▼

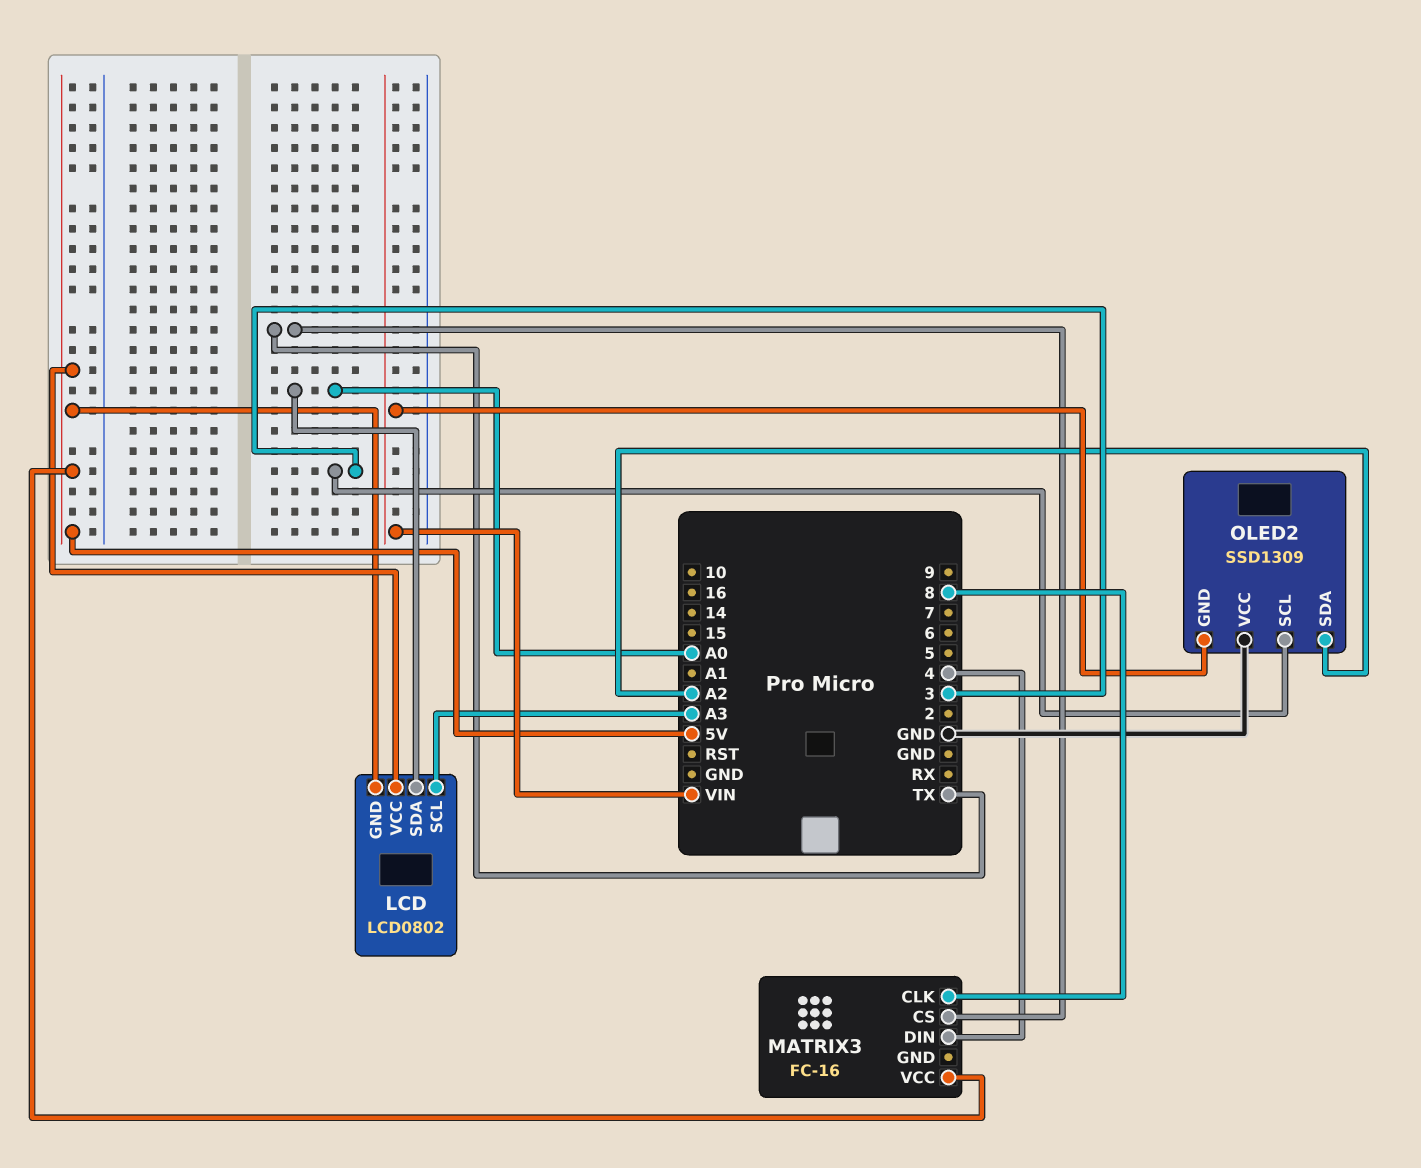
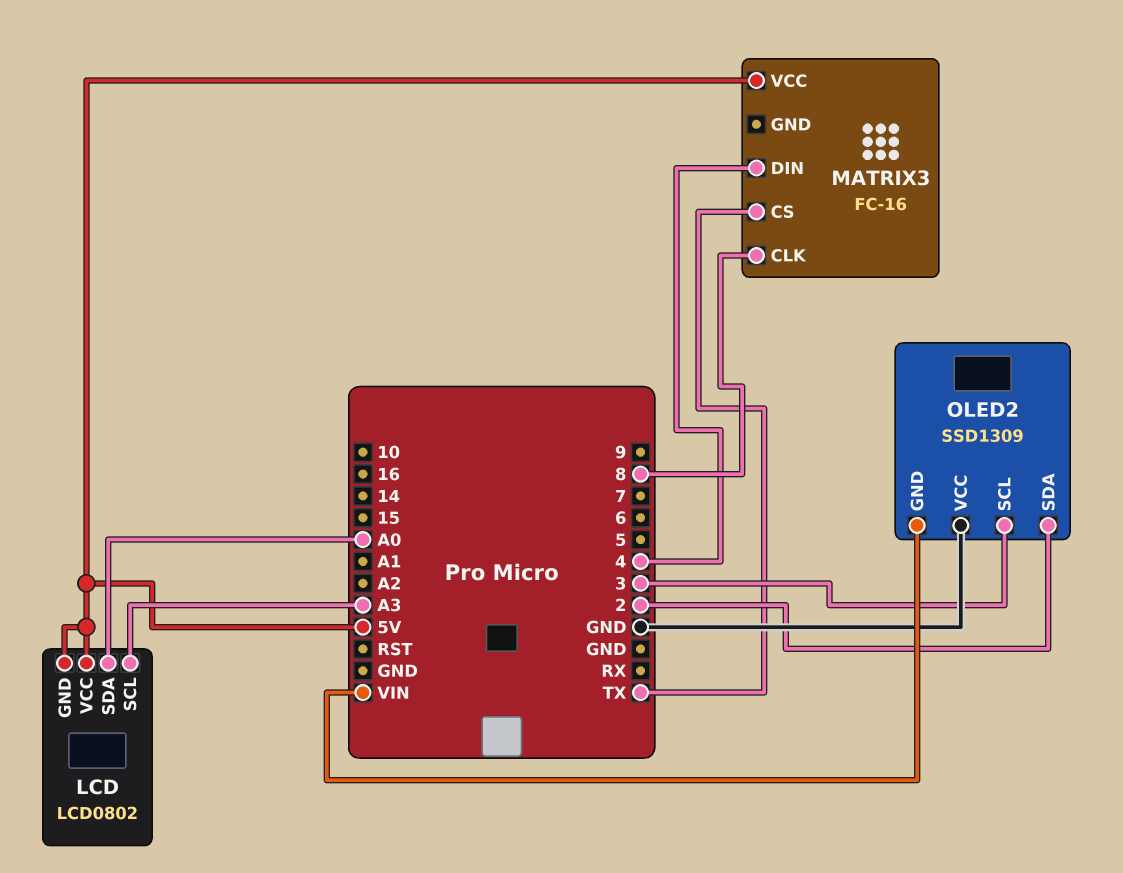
OLED2 pin SDA: A2 -> 2

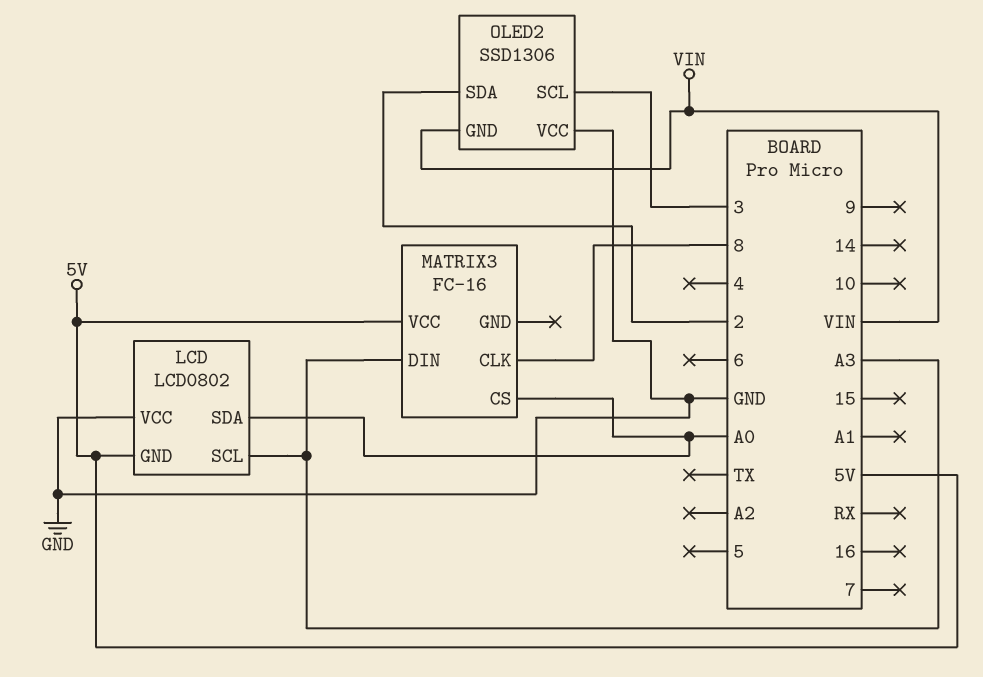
LCD pin VCC: 5V -> GND
MATRIX3 pin CS: TX -> A0
MATRIX3 pin DIN: 4 -> A3
OLED2: SSD1309 -> SSD1306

▲

Aim of the task
With images omitted, retype the data word for word.

Solution to this task
OLED2 pin SDA: A2 -> 2

LCD pin VCC: 5V -> GND
MATRIX3 pin CS: TX -> A0
MATRIX3 pin DIN: 4 -> A3
OLED2: SSD1309 -> SSD1306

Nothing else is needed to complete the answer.